== AIM OF THE EXERCISE ==
Report how many lines in the rows below contain the string "acciaccatura". Give only the number.

== AVAILABLE RECORDS ==
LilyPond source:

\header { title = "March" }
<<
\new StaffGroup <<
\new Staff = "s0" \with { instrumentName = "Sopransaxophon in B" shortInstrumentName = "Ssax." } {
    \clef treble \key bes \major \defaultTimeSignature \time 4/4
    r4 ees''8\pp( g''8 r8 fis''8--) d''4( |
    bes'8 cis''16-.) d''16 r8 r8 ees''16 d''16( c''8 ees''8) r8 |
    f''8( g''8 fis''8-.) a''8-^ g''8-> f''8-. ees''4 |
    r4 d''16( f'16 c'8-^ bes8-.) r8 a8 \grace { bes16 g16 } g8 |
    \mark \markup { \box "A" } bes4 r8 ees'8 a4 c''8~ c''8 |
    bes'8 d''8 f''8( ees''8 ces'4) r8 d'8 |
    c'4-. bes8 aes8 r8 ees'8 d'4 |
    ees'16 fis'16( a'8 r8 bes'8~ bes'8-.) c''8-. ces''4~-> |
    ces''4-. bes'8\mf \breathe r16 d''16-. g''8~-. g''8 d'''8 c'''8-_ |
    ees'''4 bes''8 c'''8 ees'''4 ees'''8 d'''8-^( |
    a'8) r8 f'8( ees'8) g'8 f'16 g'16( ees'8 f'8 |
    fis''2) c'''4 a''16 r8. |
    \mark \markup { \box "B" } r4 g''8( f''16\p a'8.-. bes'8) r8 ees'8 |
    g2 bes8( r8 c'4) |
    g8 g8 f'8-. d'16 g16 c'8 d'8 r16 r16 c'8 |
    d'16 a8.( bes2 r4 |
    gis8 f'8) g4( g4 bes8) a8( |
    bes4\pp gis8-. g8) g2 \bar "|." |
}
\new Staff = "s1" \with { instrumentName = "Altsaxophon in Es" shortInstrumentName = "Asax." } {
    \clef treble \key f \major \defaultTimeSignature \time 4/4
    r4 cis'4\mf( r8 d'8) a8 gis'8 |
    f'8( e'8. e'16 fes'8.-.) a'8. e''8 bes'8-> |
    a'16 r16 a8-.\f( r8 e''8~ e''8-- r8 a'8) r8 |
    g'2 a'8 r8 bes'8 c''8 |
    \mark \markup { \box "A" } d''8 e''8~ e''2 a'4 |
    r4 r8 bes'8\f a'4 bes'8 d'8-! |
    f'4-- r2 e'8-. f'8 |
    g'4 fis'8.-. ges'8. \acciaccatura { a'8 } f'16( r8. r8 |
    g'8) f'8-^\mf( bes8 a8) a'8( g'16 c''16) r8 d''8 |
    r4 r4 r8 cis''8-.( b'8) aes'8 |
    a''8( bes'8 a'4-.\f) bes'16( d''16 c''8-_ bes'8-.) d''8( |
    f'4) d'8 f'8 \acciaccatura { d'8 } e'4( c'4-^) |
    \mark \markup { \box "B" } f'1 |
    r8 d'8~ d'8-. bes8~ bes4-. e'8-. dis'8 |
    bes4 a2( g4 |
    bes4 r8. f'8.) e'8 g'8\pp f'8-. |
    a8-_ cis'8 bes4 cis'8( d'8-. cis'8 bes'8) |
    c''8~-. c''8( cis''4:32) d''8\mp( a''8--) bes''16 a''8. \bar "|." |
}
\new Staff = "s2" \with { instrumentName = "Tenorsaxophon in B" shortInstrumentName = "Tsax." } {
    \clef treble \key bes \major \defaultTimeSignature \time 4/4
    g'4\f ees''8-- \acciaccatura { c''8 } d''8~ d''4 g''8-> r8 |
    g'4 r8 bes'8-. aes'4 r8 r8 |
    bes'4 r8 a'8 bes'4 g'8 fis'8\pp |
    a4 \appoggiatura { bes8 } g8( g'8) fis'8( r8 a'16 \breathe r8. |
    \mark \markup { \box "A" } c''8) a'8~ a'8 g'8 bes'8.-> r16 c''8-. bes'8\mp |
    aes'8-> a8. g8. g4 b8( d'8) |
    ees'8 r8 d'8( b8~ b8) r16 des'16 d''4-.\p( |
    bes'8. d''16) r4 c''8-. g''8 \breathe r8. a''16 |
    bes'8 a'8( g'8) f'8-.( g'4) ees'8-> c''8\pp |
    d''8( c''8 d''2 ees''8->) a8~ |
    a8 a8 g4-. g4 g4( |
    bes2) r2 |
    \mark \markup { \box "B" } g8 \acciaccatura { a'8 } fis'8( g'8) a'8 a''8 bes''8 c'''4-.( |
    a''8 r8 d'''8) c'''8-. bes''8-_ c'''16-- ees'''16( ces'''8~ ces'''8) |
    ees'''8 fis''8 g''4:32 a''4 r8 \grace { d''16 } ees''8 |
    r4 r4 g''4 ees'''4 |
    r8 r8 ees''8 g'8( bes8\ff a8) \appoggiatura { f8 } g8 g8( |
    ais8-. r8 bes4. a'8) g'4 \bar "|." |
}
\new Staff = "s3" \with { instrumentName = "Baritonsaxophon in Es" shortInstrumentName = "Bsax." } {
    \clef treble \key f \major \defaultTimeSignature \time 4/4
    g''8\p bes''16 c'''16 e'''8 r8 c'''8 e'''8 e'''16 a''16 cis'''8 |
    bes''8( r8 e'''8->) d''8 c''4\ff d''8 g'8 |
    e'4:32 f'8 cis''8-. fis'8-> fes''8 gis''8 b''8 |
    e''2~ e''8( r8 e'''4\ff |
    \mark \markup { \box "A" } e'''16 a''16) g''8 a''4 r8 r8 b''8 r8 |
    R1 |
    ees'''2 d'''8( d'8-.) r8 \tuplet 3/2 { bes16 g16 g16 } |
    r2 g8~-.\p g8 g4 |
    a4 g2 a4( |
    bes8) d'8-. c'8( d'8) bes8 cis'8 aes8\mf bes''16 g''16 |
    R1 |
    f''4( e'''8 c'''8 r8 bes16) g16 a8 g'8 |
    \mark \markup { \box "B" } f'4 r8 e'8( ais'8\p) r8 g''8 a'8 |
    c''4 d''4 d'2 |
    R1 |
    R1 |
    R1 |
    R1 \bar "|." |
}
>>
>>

== EXERCISE RESULT ==
4